Object transformation records:
= = = = =

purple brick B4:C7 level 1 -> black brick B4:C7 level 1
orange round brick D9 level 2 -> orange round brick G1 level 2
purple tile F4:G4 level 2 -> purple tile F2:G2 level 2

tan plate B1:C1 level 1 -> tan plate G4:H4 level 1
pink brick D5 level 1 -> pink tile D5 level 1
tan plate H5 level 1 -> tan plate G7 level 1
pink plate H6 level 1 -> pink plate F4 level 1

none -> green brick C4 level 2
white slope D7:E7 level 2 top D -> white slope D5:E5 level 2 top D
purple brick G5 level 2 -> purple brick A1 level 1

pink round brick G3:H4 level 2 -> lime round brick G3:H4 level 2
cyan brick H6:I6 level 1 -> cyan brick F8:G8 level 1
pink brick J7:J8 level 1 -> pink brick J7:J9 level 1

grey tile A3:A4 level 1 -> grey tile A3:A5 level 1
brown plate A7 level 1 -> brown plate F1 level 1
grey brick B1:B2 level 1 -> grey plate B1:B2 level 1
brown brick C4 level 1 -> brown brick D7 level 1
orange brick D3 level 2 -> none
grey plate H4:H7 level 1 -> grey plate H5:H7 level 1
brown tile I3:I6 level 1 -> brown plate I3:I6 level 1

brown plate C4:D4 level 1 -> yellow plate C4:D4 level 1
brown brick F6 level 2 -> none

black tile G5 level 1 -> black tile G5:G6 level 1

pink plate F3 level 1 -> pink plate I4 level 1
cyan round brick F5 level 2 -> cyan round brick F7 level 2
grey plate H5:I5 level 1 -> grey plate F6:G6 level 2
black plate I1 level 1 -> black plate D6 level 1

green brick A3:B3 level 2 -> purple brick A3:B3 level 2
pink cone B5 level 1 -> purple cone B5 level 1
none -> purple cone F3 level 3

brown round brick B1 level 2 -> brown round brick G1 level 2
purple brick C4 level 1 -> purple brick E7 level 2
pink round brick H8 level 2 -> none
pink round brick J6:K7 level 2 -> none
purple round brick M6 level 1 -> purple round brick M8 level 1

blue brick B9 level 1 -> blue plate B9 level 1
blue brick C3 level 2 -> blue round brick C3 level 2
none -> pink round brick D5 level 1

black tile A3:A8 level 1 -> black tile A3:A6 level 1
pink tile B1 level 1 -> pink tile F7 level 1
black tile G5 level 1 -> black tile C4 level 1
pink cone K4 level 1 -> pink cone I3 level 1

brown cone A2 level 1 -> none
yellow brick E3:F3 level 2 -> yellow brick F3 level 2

= = = = =

WHAT YOU NEED TO DO
Retype each record above so that every word stays exactly the same.

RESULT
purple brick B4:C7 level 1 -> black brick B4:C7 level 1
orange round brick D9 level 2 -> orange round brick G1 level 2
purple tile F4:G4 level 2 -> purple tile F2:G2 level 2

tan plate B1:C1 level 1 -> tan plate G4:H4 level 1
pink brick D5 level 1 -> pink tile D5 level 1
tan plate H5 level 1 -> tan plate G7 level 1
pink plate H6 level 1 -> pink plate F4 level 1

none -> green brick C4 level 2
white slope D7:E7 level 2 top D -> white slope D5:E5 level 2 top D
purple brick G5 level 2 -> purple brick A1 level 1

pink round brick G3:H4 level 2 -> lime round brick G3:H4 level 2
cyan brick H6:I6 level 1 -> cyan brick F8:G8 level 1
pink brick J7:J8 level 1 -> pink brick J7:J9 level 1

grey tile A3:A4 level 1 -> grey tile A3:A5 level 1
brown plate A7 level 1 -> brown plate F1 level 1
grey brick B1:B2 level 1 -> grey plate B1:B2 level 1
brown brick C4 level 1 -> brown brick D7 level 1
orange brick D3 level 2 -> none
grey plate H4:H7 level 1 -> grey plate H5:H7 level 1
brown tile I3:I6 level 1 -> brown plate I3:I6 level 1

brown plate C4:D4 level 1 -> yellow plate C4:D4 level 1
brown brick F6 level 2 -> none

black tile G5 level 1 -> black tile G5:G6 level 1

pink plate F3 level 1 -> pink plate I4 level 1
cyan round brick F5 level 2 -> cyan round brick F7 level 2
grey plate H5:I5 level 1 -> grey plate F6:G6 level 2
black plate I1 level 1 -> black plate D6 level 1

green brick A3:B3 level 2 -> purple brick A3:B3 level 2
pink cone B5 level 1 -> purple cone B5 level 1
none -> purple cone F3 level 3

brown round brick B1 level 2 -> brown round brick G1 level 2
purple brick C4 level 1 -> purple brick E7 level 2
pink round brick H8 level 2 -> none
pink round brick J6:K7 level 2 -> none
purple round brick M6 level 1 -> purple round brick M8 level 1

blue brick B9 level 1 -> blue plate B9 level 1
blue brick C3 level 2 -> blue round brick C3 level 2
none -> pink round brick D5 level 1

black tile A3:A8 level 1 -> black tile A3:A6 level 1
pink tile B1 level 1 -> pink tile F7 level 1
black tile G5 level 1 -> black tile C4 level 1
pink cone K4 level 1 -> pink cone I3 level 1

brown cone A2 level 1 -> none
yellow brick E3:F3 level 2 -> yellow brick F3 level 2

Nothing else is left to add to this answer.